» **What to produce**
In the data below, change "zero-indexed" to "0-indexed" and reproduce every other line unaltered.

Dataset records
______________________________

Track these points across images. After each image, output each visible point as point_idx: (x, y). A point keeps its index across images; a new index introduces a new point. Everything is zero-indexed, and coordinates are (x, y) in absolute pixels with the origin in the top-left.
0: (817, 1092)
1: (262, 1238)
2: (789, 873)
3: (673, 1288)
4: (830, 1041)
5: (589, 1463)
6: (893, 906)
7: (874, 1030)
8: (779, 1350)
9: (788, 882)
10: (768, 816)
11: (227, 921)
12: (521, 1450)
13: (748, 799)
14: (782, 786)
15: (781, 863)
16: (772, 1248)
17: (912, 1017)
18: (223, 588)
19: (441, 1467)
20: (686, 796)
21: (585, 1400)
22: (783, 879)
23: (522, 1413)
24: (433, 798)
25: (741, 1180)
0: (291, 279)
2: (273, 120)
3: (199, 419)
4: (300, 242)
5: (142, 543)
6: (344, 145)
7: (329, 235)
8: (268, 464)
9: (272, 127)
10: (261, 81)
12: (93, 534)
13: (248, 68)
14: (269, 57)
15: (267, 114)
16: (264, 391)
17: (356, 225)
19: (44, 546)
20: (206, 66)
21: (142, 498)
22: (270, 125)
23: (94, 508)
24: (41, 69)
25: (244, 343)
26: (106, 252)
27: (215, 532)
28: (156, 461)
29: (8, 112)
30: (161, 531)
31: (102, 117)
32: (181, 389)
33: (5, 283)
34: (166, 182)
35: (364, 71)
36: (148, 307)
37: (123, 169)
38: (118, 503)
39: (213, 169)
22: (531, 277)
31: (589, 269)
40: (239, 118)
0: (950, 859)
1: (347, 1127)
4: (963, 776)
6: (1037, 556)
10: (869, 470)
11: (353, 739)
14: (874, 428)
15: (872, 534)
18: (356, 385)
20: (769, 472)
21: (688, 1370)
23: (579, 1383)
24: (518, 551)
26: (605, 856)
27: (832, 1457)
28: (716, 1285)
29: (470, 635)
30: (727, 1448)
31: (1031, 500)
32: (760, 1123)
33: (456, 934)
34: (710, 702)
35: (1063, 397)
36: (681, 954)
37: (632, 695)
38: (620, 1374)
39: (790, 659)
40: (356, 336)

______________________________

» **Expected output**
Track these points across images. After each image, output each visible point as point_idx: (x, y). A point keeps its index across images; a new index introduces a new point. Everything is 0-indexed, and coordinates are (x, y) in absolute pixels with the origin in the top-left.
0: (817, 1092)
1: (262, 1238)
2: (789, 873)
3: (673, 1288)
4: (830, 1041)
5: (589, 1463)
6: (893, 906)
7: (874, 1030)
8: (779, 1350)
9: (788, 882)
10: (768, 816)
11: (227, 921)
12: (521, 1450)
13: (748, 799)
14: (782, 786)
15: (781, 863)
16: (772, 1248)
17: (912, 1017)
18: (223, 588)
19: (441, 1467)
20: (686, 796)
21: (585, 1400)
22: (783, 879)
23: (522, 1413)
24: (433, 798)
25: (741, 1180)
0: (291, 279)
2: (273, 120)
3: (199, 419)
4: (300, 242)
5: (142, 543)
6: (344, 145)
7: (329, 235)
8: (268, 464)
9: (272, 127)
10: (261, 81)
12: (93, 534)
13: (248, 68)
14: (269, 57)
15: (267, 114)
16: (264, 391)
17: (356, 225)
19: (44, 546)
20: (206, 66)
21: (142, 498)
22: (270, 125)
23: (94, 508)
24: (41, 69)
25: (244, 343)
26: (106, 252)
27: (215, 532)
28: (156, 461)
29: (8, 112)
30: (161, 531)
31: (102, 117)
32: (181, 389)
33: (5, 283)
34: (166, 182)
35: (364, 71)
36: (148, 307)
37: (123, 169)
38: (118, 503)
39: (213, 169)
22: (531, 277)
31: (589, 269)
40: (239, 118)
0: (950, 859)
1: (347, 1127)
4: (963, 776)
6: (1037, 556)
10: (869, 470)
11: (353, 739)
14: (874, 428)
15: (872, 534)
18: (356, 385)
20: (769, 472)
21: (688, 1370)
23: (579, 1383)
24: (518, 551)
26: (605, 856)
27: (832, 1457)
28: (716, 1285)
29: (470, 635)
30: (727, 1448)
31: (1031, 500)
32: (760, 1123)
33: (456, 934)
34: (710, 702)
35: (1063, 397)
36: (681, 954)
37: (632, 695)
38: (620, 1374)
39: (790, 659)
40: (356, 336)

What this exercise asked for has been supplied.